# MATERIAL FOR THE TASK

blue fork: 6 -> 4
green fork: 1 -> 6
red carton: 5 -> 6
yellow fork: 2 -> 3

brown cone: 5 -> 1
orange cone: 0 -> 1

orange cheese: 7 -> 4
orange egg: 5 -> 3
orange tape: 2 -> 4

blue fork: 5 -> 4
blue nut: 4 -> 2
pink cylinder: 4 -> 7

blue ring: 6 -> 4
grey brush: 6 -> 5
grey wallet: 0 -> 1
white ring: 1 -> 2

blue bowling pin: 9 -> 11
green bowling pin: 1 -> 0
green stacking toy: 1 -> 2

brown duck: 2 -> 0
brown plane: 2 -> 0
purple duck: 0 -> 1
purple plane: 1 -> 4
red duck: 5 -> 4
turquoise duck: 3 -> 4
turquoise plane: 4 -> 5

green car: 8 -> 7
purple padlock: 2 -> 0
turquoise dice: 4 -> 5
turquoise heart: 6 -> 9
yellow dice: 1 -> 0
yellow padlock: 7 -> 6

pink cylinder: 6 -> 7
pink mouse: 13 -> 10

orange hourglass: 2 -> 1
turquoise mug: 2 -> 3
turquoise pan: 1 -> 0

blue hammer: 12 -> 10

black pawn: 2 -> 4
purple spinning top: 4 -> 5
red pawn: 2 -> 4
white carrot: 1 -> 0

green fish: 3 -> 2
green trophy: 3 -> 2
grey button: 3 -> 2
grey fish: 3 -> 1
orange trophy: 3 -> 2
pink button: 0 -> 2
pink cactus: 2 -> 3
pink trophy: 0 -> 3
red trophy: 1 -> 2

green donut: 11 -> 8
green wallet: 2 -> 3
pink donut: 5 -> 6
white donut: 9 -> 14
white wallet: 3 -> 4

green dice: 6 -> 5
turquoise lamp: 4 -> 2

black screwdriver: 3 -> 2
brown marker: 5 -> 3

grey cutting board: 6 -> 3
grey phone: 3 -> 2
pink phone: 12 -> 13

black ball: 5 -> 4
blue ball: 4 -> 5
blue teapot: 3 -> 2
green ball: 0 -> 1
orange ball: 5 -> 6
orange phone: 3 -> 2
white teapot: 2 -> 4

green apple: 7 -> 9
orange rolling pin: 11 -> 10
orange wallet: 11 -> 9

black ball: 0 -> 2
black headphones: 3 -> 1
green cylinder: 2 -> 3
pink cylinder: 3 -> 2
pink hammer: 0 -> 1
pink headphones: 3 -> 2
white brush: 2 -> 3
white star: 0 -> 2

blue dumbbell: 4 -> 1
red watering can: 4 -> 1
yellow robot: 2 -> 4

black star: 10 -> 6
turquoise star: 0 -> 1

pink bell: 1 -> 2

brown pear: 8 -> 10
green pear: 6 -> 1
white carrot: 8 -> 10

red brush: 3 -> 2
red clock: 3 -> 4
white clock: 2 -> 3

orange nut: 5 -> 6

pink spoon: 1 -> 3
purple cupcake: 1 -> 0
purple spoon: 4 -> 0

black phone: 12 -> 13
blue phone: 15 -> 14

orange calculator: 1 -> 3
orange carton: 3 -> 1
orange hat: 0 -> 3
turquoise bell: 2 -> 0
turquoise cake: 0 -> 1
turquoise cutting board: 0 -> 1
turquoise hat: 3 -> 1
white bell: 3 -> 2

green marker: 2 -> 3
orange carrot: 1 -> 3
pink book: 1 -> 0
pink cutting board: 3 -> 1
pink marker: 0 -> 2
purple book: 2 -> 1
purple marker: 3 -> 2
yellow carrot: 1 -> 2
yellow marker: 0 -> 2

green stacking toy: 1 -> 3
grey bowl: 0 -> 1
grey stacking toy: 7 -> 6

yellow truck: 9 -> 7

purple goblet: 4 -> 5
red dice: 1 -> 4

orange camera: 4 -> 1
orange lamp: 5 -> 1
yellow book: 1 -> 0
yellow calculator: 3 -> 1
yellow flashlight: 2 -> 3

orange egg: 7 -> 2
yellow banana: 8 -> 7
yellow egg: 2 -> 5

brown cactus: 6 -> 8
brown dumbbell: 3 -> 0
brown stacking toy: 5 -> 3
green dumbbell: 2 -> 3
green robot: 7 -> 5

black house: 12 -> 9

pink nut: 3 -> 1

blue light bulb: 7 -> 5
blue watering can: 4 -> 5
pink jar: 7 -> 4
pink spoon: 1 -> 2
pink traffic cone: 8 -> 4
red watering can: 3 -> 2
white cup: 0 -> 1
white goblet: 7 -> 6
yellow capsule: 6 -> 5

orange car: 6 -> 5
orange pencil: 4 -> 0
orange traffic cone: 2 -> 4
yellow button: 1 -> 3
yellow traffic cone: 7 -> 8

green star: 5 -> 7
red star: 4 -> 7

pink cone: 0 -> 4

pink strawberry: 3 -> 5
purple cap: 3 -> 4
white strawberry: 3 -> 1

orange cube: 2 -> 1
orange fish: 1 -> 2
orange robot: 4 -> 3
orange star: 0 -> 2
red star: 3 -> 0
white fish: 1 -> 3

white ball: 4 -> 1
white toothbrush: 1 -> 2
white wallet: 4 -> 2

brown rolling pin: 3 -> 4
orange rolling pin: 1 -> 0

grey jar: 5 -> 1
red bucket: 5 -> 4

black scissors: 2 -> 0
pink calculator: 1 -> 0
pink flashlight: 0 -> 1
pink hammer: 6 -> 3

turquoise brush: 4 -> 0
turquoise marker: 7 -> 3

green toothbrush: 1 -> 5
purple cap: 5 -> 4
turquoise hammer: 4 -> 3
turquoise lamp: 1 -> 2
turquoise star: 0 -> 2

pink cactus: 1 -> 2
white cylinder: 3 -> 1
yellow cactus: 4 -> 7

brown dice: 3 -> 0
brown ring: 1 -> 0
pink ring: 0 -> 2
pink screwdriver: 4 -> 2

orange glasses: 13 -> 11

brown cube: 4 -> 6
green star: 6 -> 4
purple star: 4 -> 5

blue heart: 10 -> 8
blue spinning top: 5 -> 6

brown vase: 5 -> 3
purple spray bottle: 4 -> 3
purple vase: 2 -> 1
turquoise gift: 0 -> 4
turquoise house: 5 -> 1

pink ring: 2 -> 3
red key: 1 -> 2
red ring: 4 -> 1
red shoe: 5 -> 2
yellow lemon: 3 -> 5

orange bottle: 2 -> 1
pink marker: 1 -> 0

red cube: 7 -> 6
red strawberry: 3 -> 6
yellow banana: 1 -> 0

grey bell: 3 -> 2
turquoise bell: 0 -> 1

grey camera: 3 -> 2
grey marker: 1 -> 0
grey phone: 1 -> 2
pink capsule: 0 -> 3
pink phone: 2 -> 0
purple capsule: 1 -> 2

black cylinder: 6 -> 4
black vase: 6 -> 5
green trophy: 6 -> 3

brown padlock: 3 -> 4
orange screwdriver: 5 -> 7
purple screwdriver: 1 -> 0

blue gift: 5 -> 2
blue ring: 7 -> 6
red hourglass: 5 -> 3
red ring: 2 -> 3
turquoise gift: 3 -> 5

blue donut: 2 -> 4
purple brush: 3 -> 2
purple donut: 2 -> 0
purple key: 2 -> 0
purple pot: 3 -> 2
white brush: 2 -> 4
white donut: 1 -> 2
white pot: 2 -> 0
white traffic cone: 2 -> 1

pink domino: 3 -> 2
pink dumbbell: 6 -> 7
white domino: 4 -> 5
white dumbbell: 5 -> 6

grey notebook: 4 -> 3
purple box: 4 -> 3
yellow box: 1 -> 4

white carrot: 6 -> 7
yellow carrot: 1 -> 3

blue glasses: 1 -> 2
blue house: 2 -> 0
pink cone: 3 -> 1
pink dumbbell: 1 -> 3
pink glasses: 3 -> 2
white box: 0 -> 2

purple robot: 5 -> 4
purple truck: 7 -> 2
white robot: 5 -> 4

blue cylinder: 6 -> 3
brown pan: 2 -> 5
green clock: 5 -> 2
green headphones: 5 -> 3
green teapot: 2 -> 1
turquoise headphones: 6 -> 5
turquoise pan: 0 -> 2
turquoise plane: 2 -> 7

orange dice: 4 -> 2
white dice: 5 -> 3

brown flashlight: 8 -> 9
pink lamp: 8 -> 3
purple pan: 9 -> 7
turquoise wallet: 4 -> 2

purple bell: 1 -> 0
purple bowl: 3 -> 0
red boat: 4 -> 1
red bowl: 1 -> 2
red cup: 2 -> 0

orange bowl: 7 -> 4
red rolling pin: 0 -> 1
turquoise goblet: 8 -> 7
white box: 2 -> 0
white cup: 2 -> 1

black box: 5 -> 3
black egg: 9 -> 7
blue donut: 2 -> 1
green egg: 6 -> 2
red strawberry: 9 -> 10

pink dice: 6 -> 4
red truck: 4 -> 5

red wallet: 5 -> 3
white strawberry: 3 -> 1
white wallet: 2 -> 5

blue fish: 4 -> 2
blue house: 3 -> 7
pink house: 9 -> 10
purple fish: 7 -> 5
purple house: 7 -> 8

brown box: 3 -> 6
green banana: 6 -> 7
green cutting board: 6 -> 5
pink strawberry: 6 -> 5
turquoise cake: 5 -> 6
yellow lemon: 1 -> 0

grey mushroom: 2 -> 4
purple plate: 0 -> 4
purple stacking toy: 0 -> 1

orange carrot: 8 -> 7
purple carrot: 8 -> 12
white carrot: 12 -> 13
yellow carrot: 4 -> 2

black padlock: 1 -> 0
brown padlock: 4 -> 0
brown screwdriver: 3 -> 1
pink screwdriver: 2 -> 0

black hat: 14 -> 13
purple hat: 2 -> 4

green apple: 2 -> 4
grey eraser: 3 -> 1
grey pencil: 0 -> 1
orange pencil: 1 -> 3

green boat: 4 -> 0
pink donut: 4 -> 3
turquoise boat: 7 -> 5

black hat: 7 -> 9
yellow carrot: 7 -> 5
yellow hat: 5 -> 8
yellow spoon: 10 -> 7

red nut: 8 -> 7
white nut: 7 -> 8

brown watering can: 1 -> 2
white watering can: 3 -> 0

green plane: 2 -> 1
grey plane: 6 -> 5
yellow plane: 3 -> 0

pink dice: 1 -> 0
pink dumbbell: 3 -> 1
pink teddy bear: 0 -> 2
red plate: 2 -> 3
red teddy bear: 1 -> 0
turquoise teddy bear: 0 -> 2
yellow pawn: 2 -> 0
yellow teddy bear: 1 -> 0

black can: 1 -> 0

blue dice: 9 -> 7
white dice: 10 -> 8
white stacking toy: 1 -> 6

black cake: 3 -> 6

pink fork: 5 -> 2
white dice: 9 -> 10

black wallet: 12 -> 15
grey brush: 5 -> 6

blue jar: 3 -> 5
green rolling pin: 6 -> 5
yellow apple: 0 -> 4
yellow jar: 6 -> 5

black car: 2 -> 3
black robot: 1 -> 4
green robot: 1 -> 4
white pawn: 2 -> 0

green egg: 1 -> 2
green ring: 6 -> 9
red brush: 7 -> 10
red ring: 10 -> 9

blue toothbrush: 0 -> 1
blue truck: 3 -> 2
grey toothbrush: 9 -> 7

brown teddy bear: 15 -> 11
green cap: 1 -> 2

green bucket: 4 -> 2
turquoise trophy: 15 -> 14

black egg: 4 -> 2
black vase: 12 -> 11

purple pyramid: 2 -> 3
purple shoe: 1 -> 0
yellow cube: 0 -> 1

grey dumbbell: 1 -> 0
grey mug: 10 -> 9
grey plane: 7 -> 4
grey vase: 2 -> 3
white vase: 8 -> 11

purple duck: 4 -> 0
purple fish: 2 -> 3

# ASSIGNED TASK
The reply should hold only the lines from the top of the records through the line that has "green car: 8 -> 7", each one exact.

# FINISHED TASK
blue fork: 6 -> 4
green fork: 1 -> 6
red carton: 5 -> 6
yellow fork: 2 -> 3

brown cone: 5 -> 1
orange cone: 0 -> 1

orange cheese: 7 -> 4
orange egg: 5 -> 3
orange tape: 2 -> 4

blue fork: 5 -> 4
blue nut: 4 -> 2
pink cylinder: 4 -> 7

blue ring: 6 -> 4
grey brush: 6 -> 5
grey wallet: 0 -> 1
white ring: 1 -> 2

blue bowling pin: 9 -> 11
green bowling pin: 1 -> 0
green stacking toy: 1 -> 2

brown duck: 2 -> 0
brown plane: 2 -> 0
purple duck: 0 -> 1
purple plane: 1 -> 4
red duck: 5 -> 4
turquoise duck: 3 -> 4
turquoise plane: 4 -> 5

green car: 8 -> 7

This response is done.